## Task statement
Should the word "purple" occur in a line of the records, copy that line.

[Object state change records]

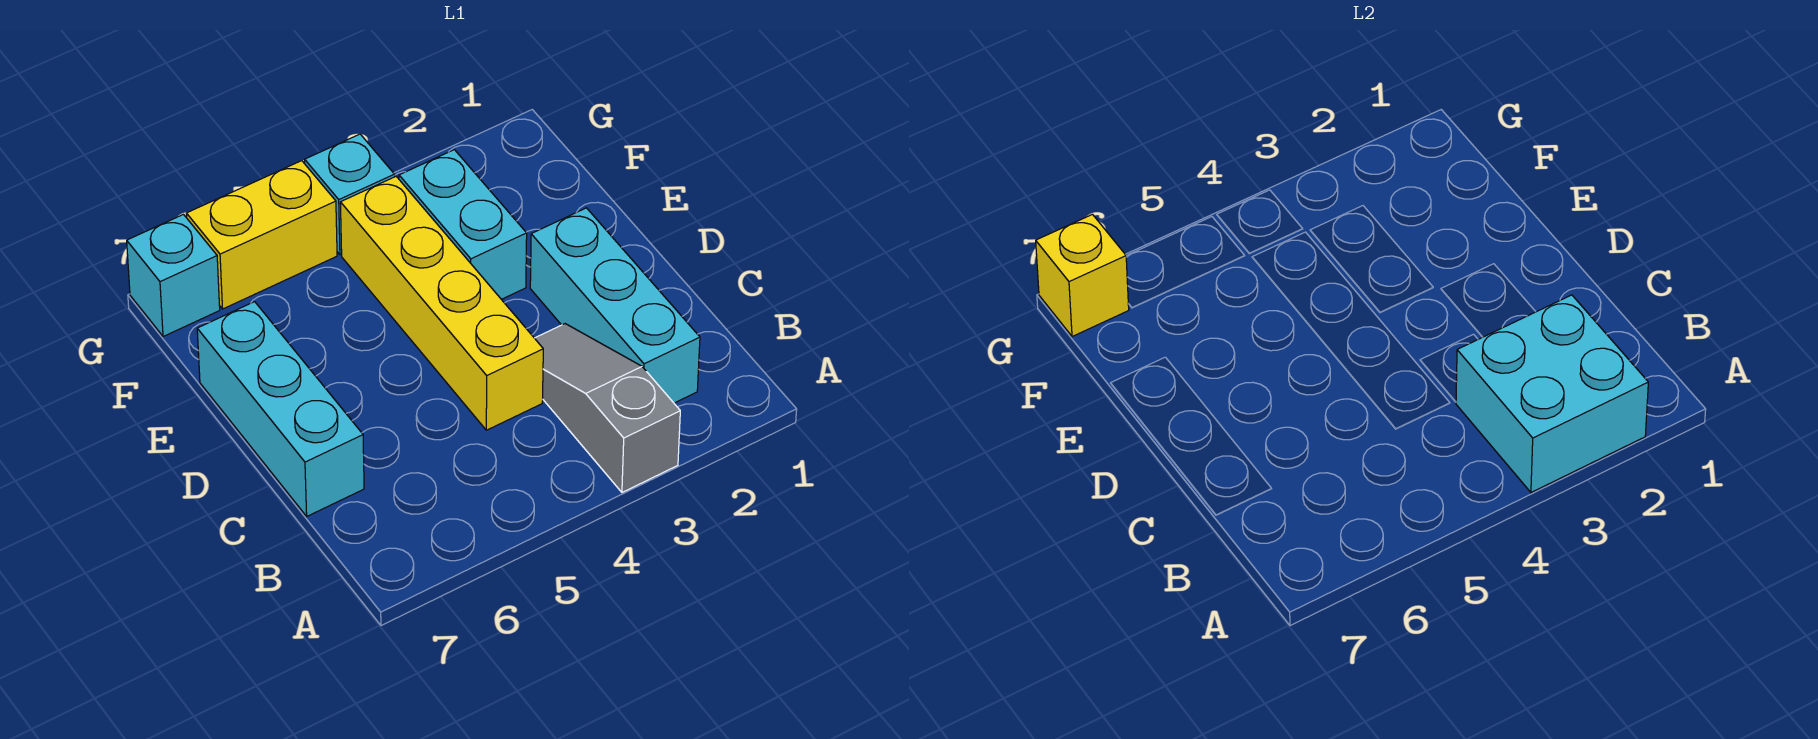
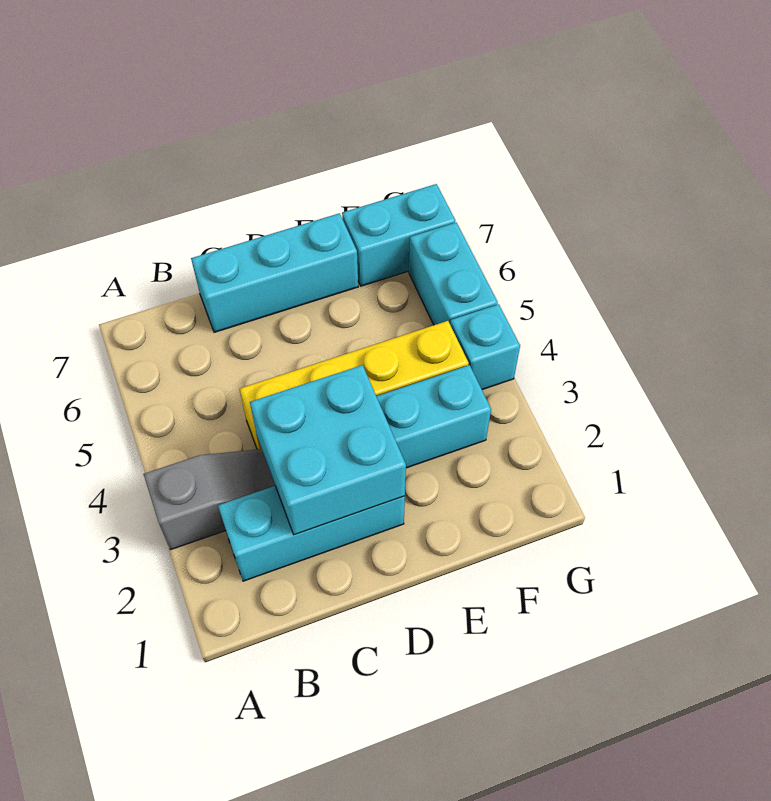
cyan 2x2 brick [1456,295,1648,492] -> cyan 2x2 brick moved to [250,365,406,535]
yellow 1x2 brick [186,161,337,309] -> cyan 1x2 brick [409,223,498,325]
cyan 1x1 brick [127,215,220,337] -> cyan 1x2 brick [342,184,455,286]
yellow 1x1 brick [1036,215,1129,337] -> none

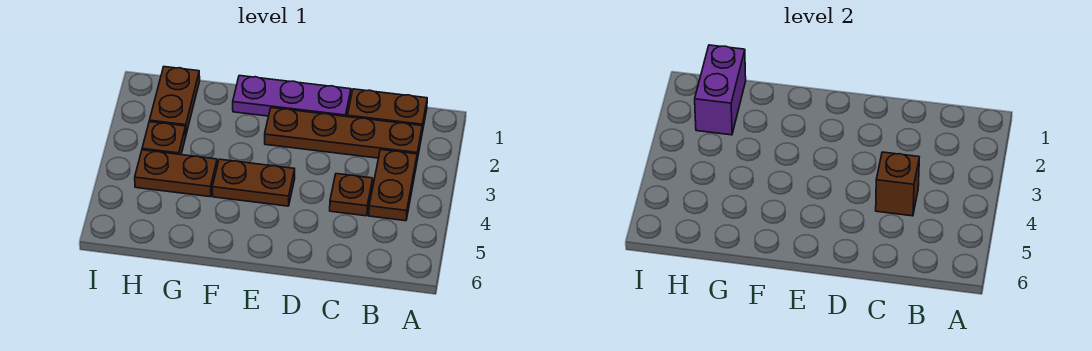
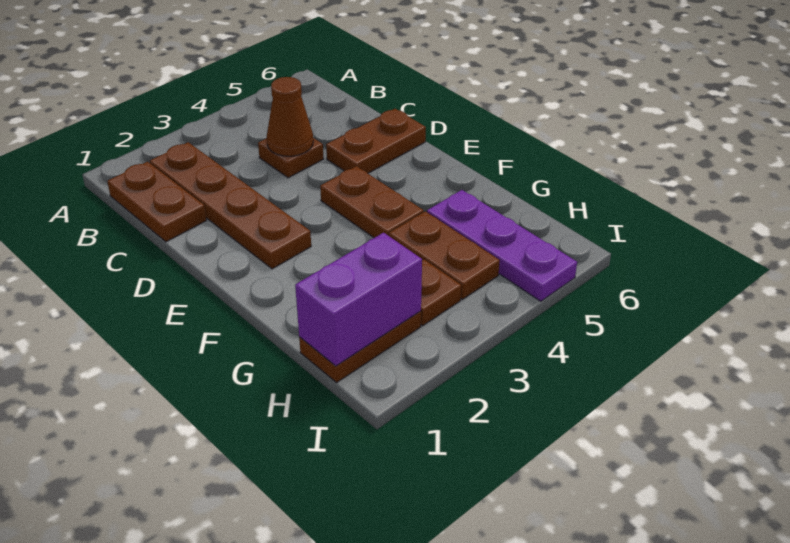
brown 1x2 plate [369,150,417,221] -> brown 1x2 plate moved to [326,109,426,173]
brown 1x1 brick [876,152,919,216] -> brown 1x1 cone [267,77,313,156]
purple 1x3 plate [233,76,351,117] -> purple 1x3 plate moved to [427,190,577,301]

...

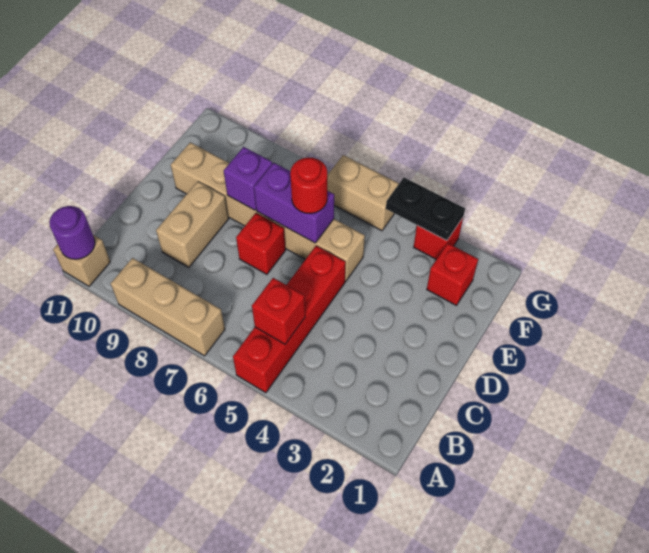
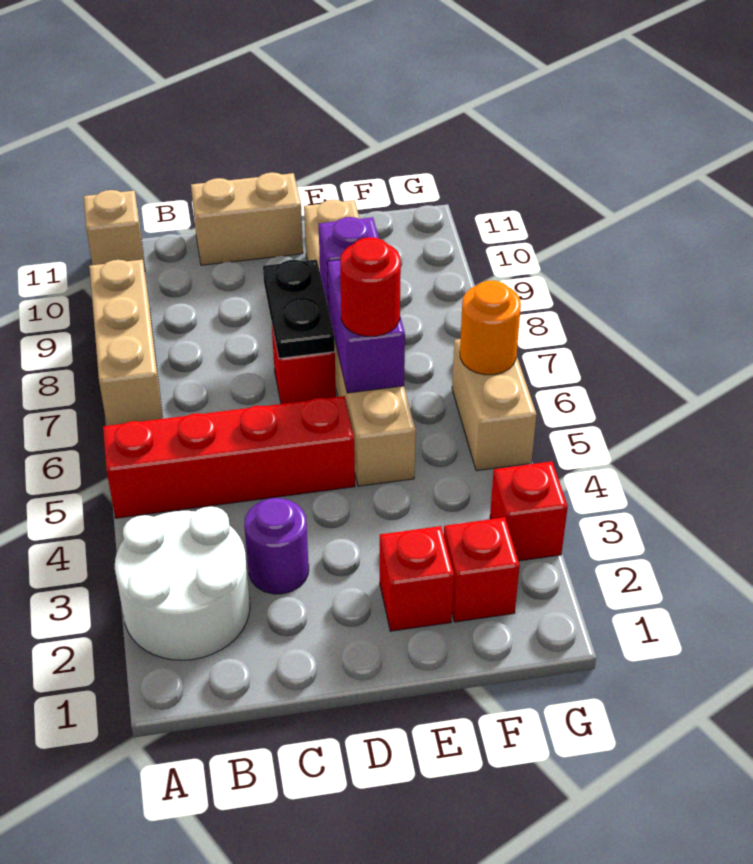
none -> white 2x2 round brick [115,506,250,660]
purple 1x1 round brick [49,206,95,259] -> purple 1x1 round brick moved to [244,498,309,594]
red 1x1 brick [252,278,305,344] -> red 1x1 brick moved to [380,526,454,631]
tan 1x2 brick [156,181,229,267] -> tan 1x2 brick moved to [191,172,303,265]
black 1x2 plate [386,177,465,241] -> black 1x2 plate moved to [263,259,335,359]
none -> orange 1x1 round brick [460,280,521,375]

## Answer for this exercise
purple 1x3 plate [233,76,351,117] -> purple 1x3 plate moved to [427,190,577,301]
purple 1x1 round brick [49,206,95,259] -> purple 1x1 round brick moved to [244,498,309,594]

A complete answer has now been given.